> _YOUR INSTRUCTIONS_: Only the text of the records below belongs in the answer, copied exactly, with pictures omitted.

*** Block opens ***

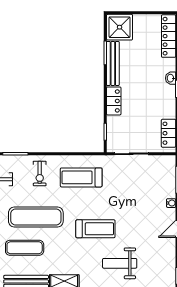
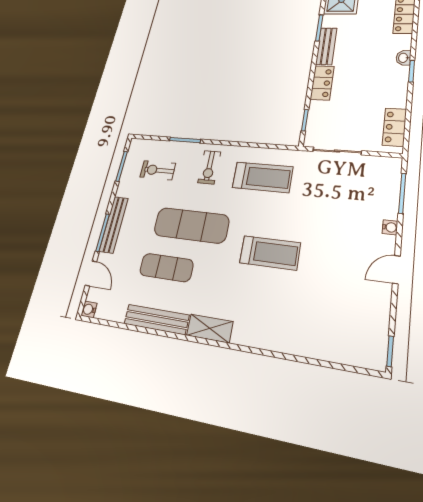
bench: (113, 63) -> (326, 46), width x0.73
treadmill: (81, 177) -> (263, 177), turned 180
weight bench: (120, 263) -> (298, 313), removed

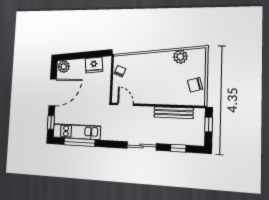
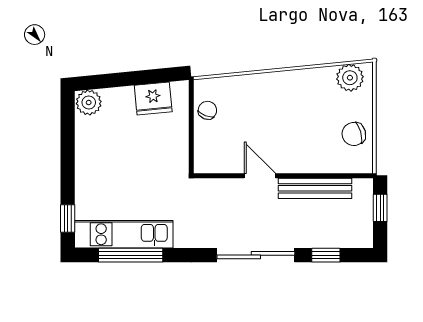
plant: (180, 57) -> (350, 78), moved
door: (53, 92) -> (68, 156), removed
door: (125, 104) -> (260, 176), moved
sliding door: (141, 146) -> (256, 255), width x1.37

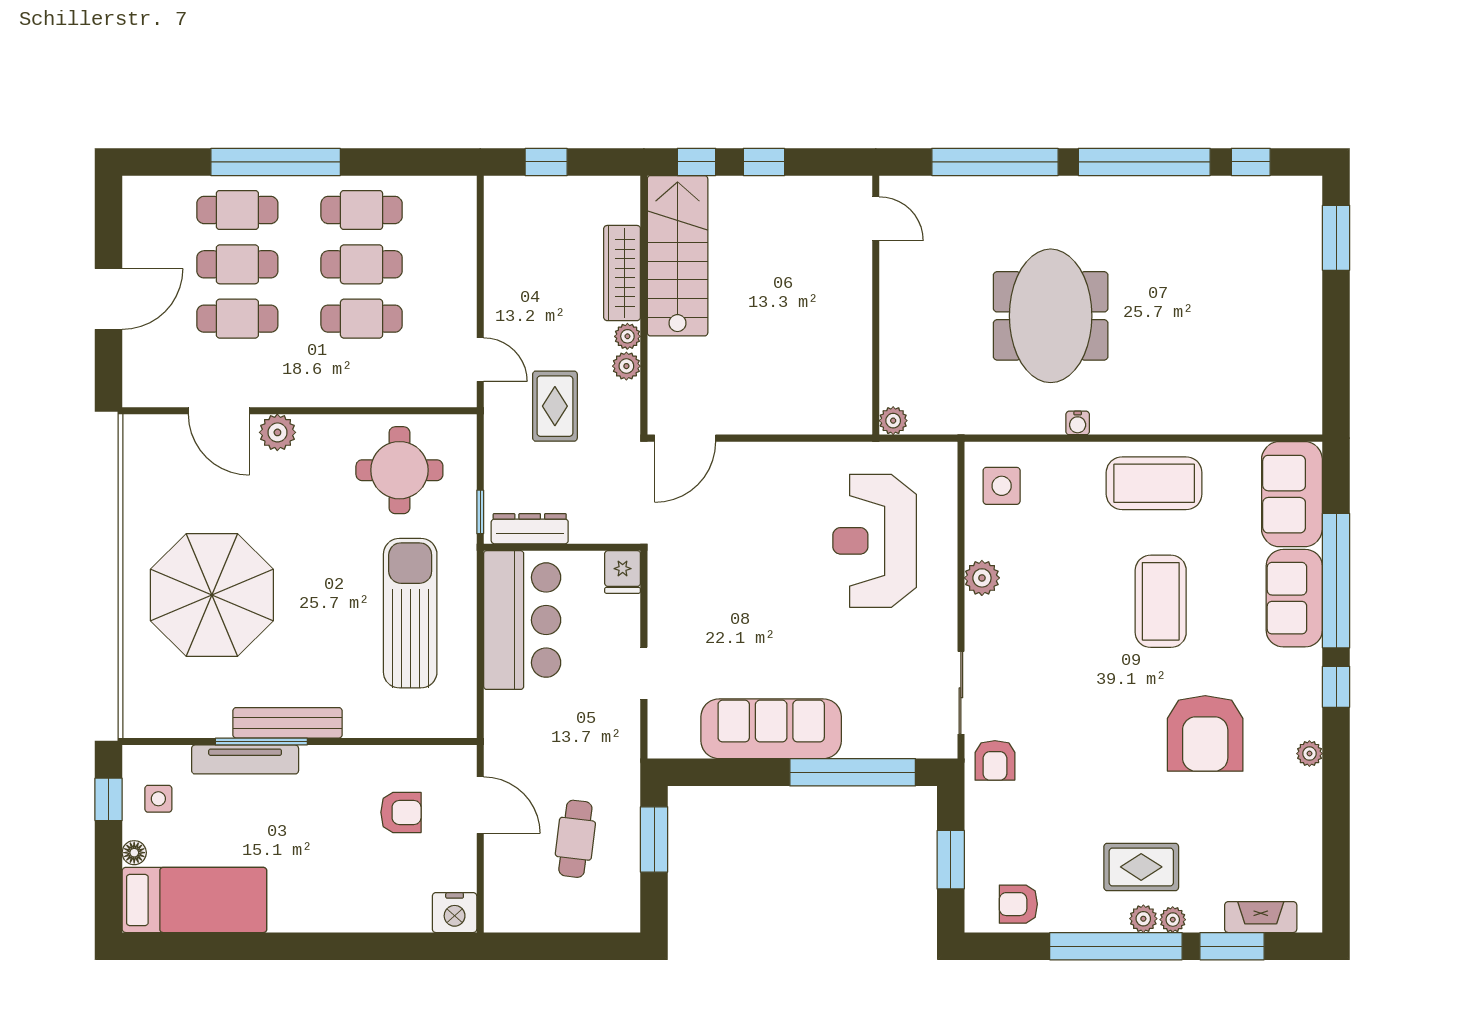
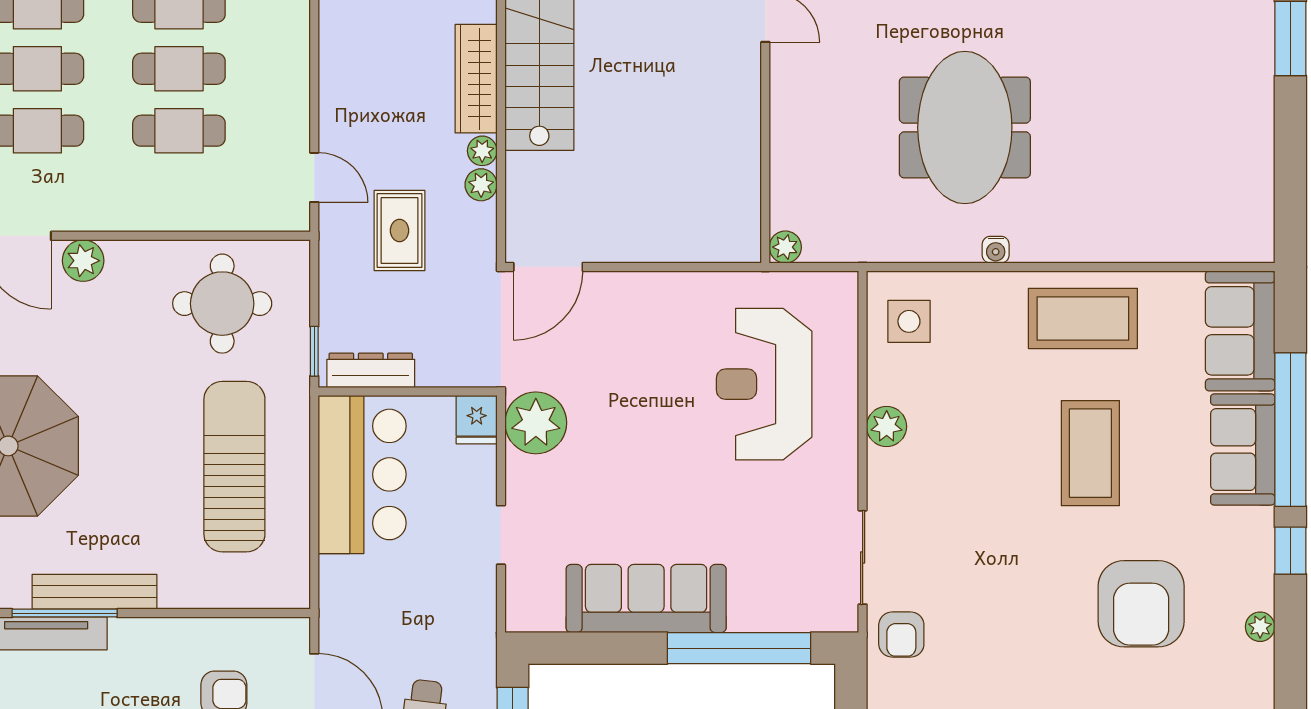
plant: (674, 575) -> (536, 423), added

*** Block closes ***

> _REPLY TO THE TASK_:
bench: (113, 63) -> (326, 46), width x0.73
treadmill: (81, 177) -> (263, 177), turned 180
weight bench: (120, 263) -> (298, 313), removed

plant: (180, 57) -> (350, 78), moved
door: (53, 92) -> (68, 156), removed
door: (125, 104) -> (260, 176), moved
sliding door: (141, 146) -> (256, 255), width x1.37

plant: (674, 575) -> (536, 423), added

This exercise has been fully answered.